» **WORK REQUEST**
For each line in the material below that holds "yellow", copy that line.

───── RECORDS TO PROCESS ─────

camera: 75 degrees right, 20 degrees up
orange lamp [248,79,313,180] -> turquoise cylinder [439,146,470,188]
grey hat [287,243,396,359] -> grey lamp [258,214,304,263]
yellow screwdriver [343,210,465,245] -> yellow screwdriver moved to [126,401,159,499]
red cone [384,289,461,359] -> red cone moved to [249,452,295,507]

─────
───── RECORDS TO PROCESS ─────

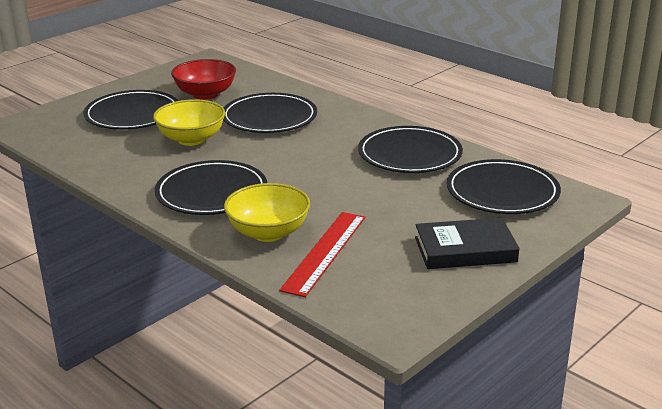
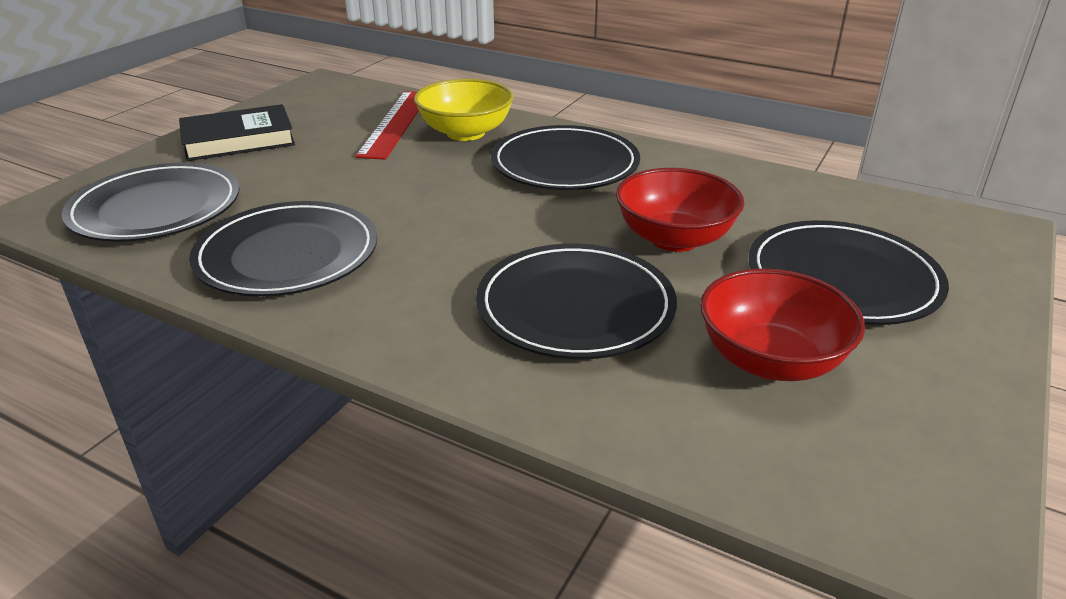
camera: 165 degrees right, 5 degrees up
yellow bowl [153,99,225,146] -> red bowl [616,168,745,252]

─────
───── RECORDS TO PROCESS ─────

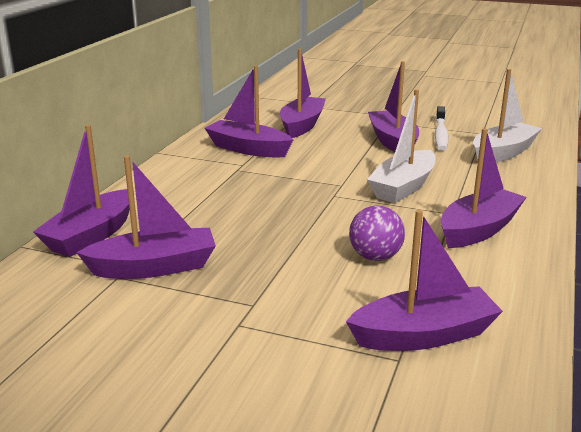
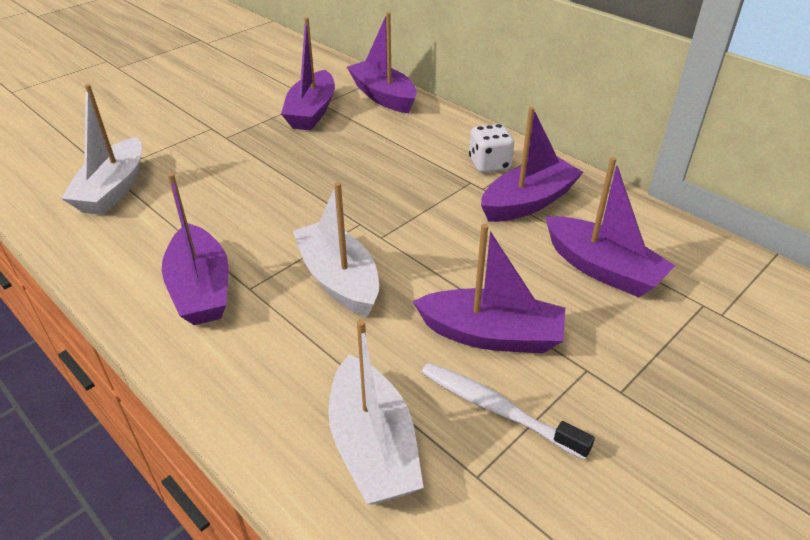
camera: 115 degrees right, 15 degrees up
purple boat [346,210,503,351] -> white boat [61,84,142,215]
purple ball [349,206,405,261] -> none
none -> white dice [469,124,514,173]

─────

» **SOLUTION**
yellow screwdriver [343,210,465,245] -> yellow screwdriver moved to [126,401,159,499]
yellow bowl [153,99,225,146] -> red bowl [616,168,745,252]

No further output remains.